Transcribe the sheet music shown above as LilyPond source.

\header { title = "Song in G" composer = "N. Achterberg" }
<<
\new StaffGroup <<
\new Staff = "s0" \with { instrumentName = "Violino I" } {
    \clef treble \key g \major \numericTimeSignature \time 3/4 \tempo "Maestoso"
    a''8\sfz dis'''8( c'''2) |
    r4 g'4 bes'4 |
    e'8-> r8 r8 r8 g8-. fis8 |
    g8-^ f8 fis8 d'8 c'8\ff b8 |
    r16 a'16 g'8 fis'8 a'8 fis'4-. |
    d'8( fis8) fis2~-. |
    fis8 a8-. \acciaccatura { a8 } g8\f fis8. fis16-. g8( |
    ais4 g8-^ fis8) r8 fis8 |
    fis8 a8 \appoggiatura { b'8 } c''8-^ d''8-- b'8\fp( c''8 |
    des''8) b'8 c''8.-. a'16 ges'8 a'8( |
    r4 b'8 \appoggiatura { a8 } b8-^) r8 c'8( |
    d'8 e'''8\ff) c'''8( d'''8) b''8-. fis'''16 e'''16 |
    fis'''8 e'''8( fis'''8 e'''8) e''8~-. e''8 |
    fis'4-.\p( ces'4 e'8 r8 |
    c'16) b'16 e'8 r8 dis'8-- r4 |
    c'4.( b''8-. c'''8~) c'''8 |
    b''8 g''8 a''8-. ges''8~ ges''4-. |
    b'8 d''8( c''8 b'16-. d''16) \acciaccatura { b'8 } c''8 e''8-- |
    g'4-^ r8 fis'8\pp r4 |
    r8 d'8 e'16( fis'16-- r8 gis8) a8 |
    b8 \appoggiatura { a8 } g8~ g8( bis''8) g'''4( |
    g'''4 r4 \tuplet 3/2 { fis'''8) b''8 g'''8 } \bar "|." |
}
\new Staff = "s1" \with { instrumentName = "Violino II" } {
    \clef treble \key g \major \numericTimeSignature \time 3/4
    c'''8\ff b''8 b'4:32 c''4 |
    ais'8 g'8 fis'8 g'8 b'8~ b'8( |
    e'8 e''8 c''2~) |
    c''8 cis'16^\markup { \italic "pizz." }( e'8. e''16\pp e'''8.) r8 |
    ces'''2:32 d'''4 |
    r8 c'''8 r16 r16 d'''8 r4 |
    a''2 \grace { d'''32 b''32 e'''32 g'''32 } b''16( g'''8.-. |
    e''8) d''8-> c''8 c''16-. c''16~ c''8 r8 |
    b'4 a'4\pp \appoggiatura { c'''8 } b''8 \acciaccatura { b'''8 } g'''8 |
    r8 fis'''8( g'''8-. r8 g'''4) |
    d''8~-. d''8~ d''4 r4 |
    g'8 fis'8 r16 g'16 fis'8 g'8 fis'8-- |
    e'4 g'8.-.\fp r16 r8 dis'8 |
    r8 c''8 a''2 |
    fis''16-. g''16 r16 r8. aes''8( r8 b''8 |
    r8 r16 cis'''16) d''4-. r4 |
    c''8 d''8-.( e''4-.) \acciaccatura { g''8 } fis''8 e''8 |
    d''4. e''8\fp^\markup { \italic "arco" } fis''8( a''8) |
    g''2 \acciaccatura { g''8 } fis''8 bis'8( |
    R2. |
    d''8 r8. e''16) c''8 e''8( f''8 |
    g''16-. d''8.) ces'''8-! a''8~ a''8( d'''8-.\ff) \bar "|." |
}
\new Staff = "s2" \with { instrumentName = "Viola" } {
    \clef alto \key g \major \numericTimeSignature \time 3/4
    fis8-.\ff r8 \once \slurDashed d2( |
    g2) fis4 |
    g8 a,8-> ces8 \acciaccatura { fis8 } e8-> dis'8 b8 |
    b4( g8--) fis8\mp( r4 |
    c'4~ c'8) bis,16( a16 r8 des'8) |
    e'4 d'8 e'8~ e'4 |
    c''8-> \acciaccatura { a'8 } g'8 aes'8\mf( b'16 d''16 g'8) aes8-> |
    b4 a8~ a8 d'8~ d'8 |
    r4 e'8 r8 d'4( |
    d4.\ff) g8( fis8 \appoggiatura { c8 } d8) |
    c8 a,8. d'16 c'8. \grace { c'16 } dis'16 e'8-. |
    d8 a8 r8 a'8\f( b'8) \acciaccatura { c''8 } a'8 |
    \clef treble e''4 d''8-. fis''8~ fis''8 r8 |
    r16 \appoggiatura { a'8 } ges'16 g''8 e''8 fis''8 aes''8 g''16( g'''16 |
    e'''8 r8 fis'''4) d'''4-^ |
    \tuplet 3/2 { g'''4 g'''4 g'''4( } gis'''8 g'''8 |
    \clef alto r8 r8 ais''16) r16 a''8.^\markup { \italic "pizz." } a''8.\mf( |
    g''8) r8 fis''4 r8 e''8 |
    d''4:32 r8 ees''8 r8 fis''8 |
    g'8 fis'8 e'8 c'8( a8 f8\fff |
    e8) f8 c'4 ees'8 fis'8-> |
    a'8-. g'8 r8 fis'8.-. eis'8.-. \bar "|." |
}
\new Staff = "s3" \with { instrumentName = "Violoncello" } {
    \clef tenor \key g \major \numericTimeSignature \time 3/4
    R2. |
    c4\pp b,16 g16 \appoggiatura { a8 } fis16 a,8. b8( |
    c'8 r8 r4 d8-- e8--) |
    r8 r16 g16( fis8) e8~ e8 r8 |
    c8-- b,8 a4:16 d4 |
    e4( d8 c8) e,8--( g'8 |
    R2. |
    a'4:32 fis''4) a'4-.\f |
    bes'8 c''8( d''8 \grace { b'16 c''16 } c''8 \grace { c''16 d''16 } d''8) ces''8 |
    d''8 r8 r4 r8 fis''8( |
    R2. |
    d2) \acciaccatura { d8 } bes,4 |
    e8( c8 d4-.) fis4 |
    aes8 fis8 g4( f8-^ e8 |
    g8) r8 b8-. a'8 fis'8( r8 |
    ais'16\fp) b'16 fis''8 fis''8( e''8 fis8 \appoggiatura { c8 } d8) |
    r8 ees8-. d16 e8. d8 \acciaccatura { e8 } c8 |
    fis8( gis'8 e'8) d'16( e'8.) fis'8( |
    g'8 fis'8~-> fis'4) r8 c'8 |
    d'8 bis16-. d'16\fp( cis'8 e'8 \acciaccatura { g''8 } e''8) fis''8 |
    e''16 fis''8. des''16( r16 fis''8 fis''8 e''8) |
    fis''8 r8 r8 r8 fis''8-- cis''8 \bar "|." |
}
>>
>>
== == ==
**REQUIREMENT:** Count the lines in the material above that contain the string "tuplet", and reply with that number alone.

**RESPONSE TO THIS EXERCISE:** 2